DATA SEGMENT START

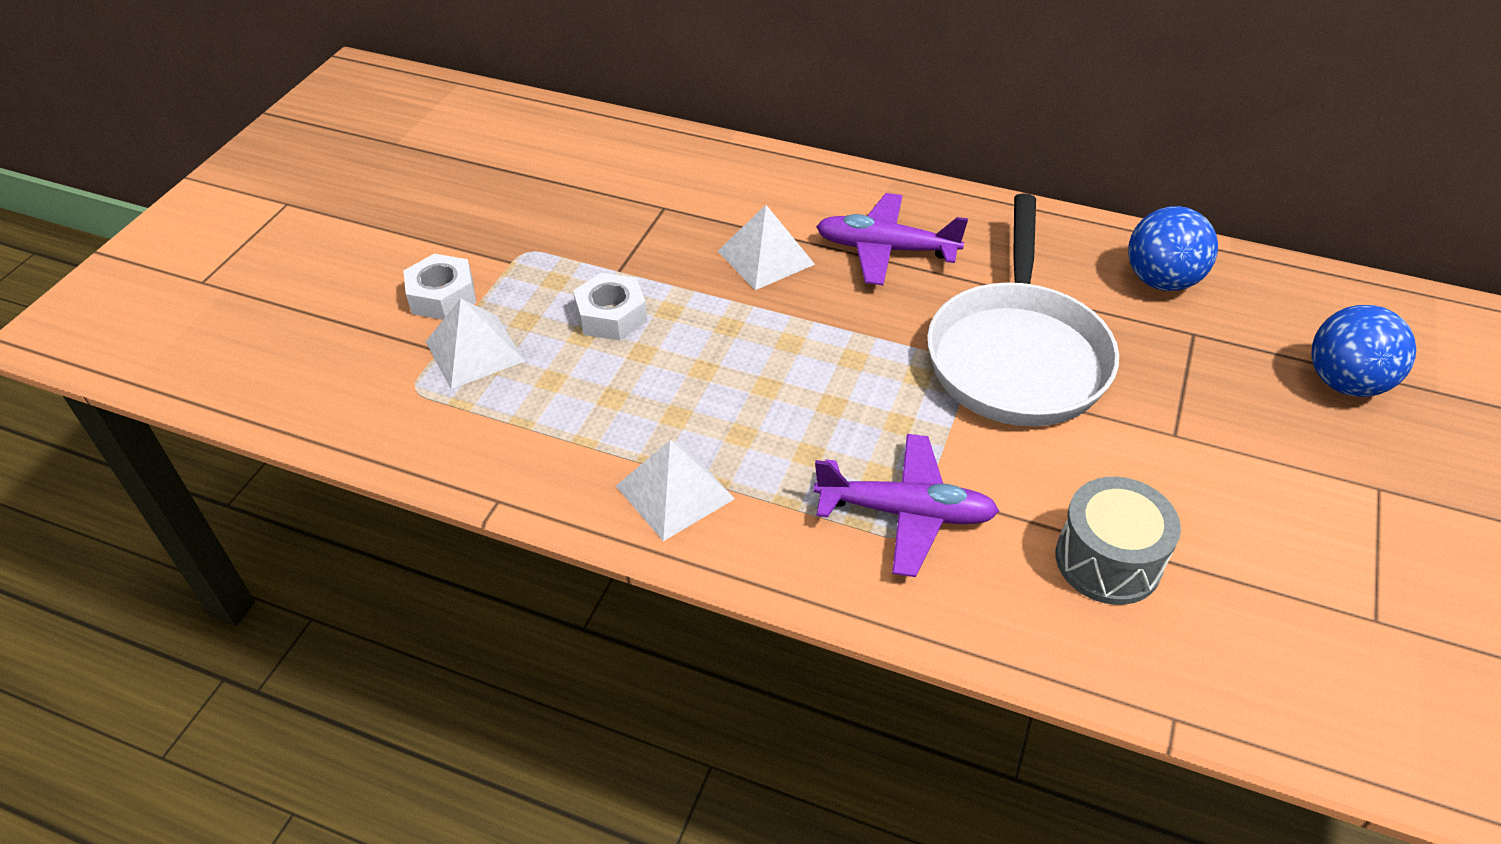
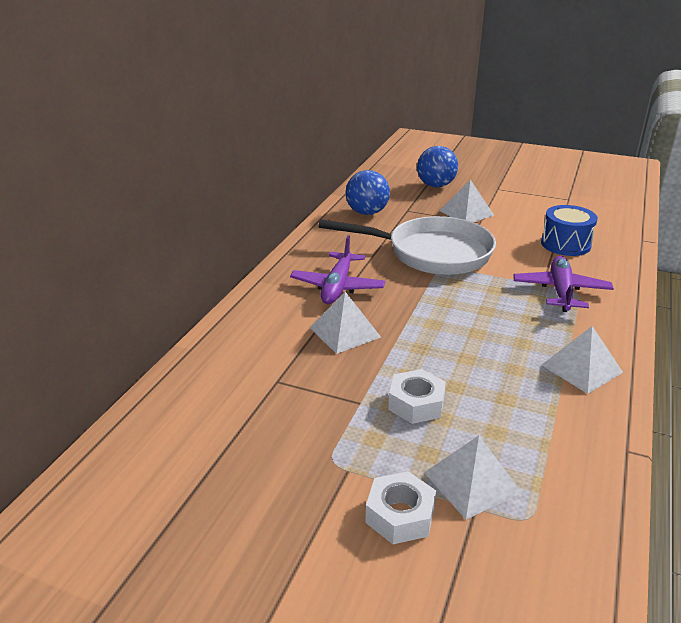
camera: 90 degrees left, 15 degrees down
(1108, 560) = (565, 244): grey drum -> blue drum
(1214, 419) = (466, 213): none -> white pyramid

DATA SEGMENT END

#### WHAT THE TASK REQUIRES
Keep every word of the material exactly as given. Drop the pictures.

#### RESULT OF THIS TASK
camera: 90 degrees left, 15 degrees down
(1108, 560) = (565, 244): grey drum -> blue drum
(1214, 419) = (466, 213): none -> white pyramid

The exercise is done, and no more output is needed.